━━━ Record set
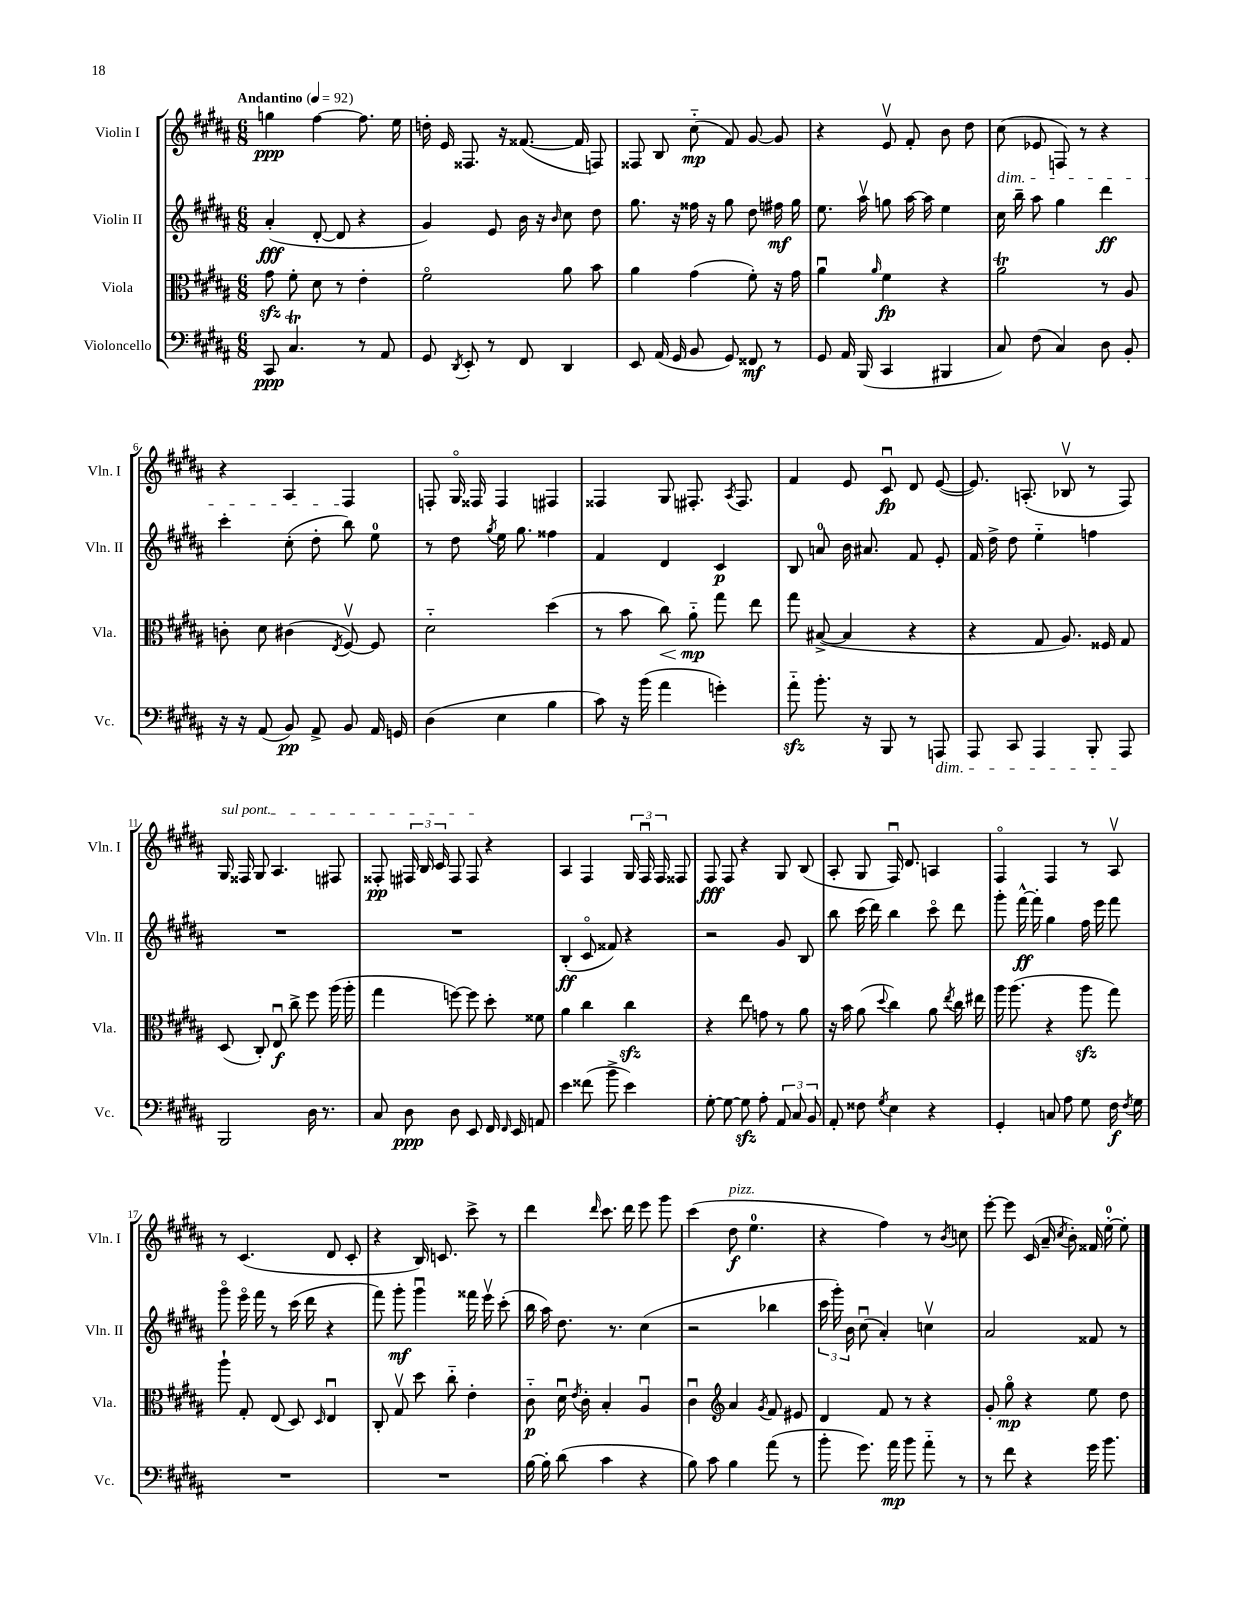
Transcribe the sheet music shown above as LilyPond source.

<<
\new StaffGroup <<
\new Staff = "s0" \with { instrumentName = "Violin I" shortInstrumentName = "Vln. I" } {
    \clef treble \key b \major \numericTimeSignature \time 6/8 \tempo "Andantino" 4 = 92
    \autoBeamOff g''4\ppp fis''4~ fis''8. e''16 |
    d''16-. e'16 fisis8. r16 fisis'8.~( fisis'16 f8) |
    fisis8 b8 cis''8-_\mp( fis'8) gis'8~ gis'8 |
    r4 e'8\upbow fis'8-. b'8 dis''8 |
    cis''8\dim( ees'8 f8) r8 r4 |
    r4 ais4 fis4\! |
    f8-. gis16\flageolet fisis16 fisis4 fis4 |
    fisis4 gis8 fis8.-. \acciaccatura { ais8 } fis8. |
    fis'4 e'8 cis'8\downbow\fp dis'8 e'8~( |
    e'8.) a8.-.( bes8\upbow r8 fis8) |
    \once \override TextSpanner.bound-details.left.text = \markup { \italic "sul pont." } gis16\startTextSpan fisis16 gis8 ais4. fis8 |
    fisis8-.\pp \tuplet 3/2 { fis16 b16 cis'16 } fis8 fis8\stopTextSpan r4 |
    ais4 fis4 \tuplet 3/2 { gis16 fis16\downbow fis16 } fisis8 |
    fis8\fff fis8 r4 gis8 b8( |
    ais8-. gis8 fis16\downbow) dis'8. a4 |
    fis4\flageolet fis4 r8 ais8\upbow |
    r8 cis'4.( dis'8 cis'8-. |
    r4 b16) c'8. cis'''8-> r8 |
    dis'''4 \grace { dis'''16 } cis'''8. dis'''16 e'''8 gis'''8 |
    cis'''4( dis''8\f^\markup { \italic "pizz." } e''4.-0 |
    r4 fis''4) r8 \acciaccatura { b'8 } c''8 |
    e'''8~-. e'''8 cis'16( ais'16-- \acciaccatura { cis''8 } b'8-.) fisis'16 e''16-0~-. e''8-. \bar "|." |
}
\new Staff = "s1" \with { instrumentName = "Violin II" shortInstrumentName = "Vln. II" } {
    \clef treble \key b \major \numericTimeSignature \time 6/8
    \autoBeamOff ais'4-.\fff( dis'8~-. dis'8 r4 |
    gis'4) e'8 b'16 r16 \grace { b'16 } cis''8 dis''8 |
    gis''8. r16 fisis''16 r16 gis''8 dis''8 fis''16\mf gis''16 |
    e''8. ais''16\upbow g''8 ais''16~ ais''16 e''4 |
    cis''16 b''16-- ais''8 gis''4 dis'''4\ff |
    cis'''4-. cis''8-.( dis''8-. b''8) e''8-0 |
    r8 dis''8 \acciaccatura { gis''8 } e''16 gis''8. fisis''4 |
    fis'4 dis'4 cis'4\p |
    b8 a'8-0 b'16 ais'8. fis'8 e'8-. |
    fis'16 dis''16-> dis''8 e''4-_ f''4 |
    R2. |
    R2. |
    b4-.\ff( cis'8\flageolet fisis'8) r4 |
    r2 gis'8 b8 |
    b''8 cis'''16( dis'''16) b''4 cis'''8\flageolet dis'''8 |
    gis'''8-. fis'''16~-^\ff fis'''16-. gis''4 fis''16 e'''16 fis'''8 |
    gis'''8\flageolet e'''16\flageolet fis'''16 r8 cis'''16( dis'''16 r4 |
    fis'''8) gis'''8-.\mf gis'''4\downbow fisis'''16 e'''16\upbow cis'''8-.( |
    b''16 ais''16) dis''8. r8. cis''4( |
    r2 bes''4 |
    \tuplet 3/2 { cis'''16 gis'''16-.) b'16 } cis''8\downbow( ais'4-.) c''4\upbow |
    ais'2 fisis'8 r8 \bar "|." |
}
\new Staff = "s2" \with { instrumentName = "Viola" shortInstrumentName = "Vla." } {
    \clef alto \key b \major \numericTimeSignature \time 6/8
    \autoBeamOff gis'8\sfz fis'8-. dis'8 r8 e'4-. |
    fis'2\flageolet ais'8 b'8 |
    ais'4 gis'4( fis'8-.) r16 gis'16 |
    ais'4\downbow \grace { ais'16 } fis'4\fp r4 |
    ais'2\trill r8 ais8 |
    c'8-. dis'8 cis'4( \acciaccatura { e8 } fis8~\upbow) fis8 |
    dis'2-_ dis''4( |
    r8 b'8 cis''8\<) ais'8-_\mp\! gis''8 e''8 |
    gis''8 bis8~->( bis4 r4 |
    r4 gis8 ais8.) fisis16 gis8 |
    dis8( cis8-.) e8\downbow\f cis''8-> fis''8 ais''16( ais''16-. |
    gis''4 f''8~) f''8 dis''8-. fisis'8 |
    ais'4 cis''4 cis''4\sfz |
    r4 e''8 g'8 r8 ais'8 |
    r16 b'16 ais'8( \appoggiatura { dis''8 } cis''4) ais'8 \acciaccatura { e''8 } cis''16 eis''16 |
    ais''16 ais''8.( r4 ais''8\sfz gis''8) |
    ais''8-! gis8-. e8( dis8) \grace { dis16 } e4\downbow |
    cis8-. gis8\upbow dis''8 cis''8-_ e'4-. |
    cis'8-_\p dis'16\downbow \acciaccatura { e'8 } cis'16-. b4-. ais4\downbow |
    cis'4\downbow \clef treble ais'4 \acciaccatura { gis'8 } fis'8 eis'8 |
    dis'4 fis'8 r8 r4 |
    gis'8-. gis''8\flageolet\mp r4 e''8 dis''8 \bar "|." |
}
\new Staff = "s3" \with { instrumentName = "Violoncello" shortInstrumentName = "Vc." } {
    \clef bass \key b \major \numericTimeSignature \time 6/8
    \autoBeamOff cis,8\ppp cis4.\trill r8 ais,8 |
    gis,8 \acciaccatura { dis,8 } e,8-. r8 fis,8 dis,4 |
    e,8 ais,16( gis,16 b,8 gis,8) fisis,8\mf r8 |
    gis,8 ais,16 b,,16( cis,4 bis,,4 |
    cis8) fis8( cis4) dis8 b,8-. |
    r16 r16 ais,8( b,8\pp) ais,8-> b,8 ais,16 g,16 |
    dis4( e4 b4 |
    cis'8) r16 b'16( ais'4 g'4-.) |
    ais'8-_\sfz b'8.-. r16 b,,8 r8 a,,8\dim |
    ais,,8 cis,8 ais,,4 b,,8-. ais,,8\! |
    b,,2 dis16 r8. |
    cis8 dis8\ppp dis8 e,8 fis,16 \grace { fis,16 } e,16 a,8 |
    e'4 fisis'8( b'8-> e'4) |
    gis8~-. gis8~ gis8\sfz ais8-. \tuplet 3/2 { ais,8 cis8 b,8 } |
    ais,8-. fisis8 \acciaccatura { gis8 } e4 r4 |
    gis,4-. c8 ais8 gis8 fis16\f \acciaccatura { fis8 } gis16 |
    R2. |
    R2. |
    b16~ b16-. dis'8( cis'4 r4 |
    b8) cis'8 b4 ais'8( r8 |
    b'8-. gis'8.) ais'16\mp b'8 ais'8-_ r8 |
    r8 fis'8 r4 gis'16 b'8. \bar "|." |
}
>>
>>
━━━━━━
━━━ Record set
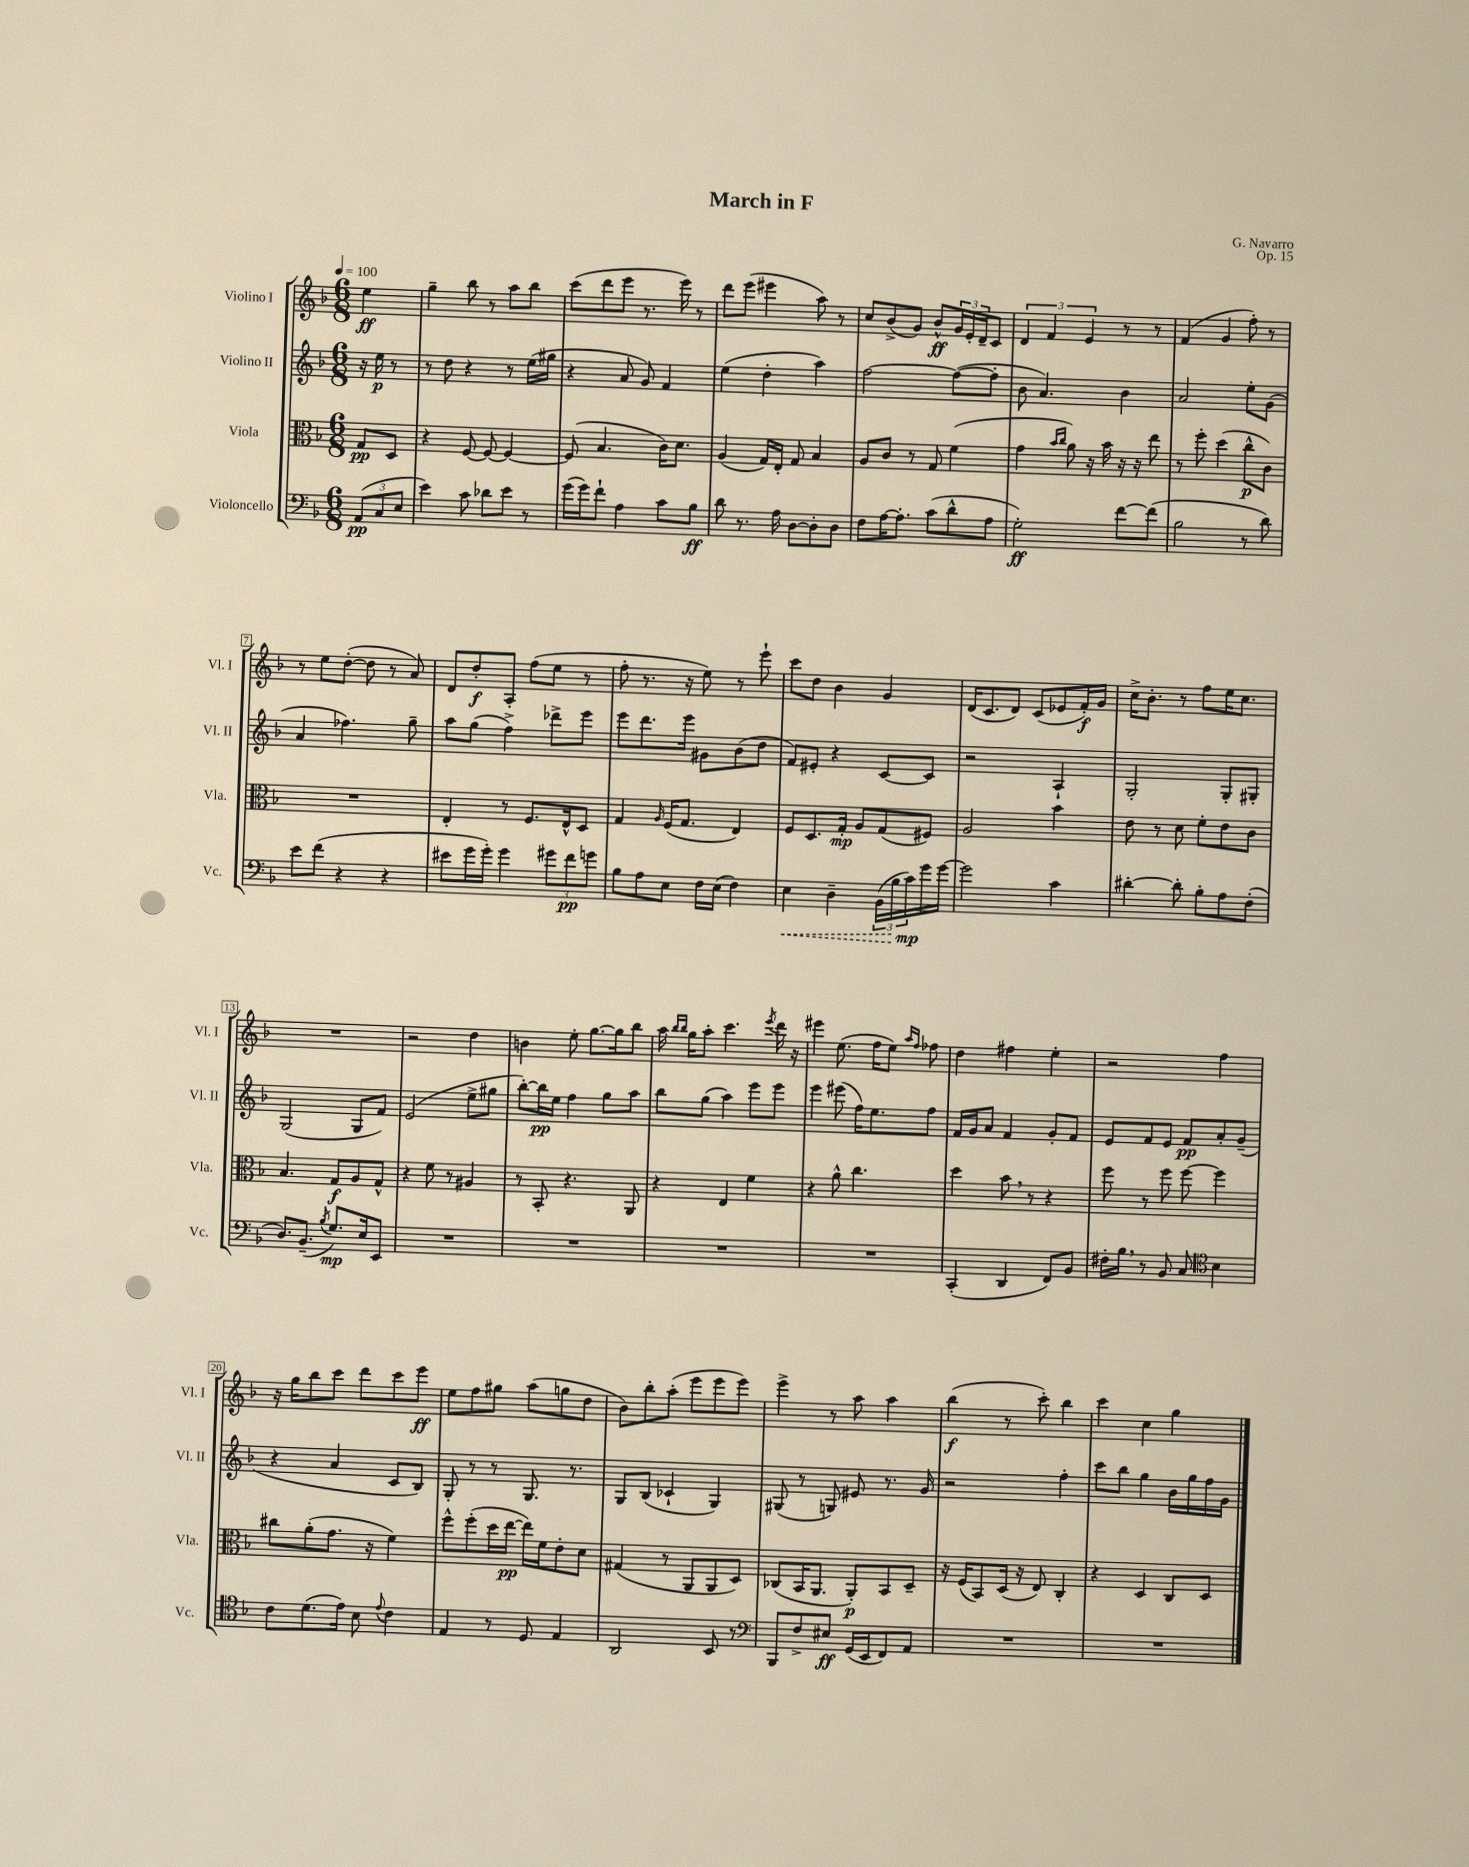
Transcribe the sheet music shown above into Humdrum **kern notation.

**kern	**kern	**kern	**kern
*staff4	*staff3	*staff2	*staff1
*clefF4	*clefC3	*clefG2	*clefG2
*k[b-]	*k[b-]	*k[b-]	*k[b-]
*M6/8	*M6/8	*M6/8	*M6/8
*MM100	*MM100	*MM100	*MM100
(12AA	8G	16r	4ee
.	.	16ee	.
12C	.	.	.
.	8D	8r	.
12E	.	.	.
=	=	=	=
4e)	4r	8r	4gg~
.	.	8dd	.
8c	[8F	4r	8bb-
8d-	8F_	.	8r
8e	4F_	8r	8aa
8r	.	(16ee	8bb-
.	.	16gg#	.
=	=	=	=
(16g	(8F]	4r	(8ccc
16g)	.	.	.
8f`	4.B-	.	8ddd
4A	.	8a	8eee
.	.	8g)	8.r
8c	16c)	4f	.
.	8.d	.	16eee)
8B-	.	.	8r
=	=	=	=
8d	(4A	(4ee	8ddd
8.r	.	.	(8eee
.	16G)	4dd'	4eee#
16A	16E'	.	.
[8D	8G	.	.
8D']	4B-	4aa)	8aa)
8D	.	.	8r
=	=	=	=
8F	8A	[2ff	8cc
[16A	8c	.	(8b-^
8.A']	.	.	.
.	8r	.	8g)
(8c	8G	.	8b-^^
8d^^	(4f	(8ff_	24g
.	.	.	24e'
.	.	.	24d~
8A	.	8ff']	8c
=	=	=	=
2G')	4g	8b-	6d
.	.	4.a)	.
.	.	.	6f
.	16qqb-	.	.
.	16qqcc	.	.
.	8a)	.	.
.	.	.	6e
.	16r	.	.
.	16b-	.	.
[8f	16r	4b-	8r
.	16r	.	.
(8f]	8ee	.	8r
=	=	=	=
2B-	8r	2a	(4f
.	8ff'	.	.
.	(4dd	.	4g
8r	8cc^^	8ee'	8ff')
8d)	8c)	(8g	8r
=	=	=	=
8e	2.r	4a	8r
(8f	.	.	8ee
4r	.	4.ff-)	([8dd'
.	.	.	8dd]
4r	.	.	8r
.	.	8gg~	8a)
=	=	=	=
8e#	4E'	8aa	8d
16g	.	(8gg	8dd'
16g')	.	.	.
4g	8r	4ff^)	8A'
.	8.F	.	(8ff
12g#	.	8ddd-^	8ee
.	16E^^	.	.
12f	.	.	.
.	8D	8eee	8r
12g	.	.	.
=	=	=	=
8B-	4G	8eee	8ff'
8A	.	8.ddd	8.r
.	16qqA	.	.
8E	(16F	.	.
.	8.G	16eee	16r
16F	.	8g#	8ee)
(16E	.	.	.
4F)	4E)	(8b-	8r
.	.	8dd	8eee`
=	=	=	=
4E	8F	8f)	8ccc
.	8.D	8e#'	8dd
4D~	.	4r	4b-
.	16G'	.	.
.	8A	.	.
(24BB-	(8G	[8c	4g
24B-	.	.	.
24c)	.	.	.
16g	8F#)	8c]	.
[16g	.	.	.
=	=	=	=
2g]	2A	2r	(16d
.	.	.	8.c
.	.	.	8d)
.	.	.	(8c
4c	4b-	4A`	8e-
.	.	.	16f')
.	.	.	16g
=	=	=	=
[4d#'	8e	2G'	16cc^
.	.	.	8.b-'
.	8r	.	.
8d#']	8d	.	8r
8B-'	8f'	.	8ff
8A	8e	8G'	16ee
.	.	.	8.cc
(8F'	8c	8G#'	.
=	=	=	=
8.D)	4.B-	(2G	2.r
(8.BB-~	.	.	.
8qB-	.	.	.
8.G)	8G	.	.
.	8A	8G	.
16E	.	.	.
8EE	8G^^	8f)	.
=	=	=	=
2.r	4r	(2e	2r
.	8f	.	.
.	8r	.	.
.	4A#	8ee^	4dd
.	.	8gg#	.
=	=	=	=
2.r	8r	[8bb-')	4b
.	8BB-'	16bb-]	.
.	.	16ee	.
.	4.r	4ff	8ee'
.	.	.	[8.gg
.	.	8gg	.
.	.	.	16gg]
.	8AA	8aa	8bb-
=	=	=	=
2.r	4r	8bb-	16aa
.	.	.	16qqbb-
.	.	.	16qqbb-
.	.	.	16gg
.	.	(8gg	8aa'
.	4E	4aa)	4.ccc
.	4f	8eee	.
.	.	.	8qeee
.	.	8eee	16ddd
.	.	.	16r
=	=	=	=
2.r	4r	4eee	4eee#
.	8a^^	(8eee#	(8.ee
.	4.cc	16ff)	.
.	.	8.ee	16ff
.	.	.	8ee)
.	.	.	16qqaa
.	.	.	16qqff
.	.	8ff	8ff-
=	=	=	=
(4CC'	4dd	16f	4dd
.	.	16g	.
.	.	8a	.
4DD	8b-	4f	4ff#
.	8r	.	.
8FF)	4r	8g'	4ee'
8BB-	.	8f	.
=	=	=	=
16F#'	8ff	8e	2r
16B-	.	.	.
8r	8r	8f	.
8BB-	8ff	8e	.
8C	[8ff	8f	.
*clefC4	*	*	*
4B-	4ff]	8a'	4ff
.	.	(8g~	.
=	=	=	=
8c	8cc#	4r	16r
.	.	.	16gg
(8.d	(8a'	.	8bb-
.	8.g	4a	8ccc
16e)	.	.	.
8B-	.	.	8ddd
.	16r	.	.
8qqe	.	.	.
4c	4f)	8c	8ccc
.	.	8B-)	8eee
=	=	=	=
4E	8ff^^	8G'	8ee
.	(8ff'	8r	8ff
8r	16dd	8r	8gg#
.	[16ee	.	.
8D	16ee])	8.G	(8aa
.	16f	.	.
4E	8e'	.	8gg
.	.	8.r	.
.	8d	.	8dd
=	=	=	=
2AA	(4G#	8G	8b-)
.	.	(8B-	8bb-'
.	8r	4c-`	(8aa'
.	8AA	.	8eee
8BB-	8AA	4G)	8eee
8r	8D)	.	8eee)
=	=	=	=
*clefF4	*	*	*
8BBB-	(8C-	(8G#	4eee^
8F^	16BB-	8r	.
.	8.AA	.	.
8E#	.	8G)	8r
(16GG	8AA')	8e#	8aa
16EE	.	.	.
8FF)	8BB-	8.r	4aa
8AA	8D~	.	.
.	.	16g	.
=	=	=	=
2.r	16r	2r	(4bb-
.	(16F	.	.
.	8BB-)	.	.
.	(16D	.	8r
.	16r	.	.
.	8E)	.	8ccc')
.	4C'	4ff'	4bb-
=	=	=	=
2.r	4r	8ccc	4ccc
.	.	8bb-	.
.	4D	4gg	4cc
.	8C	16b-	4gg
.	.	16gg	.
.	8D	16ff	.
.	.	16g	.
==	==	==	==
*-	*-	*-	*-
━━━━━━
Exercise ->
Find each line of the data above that contains the string "major" and copy those lines out in full.

Solution to this exercise ->
    \clef treble \key b \major \numericTimeSignature \time 6/8 \tempo "Andantino" 4 = 92
    \clef treble \key b \major \numericTimeSignature \time 6/8
    \clef alto \key b \major \numericTimeSignature \time 6/8
    \clef bass \key b \major \numericTimeSignature \time 6/8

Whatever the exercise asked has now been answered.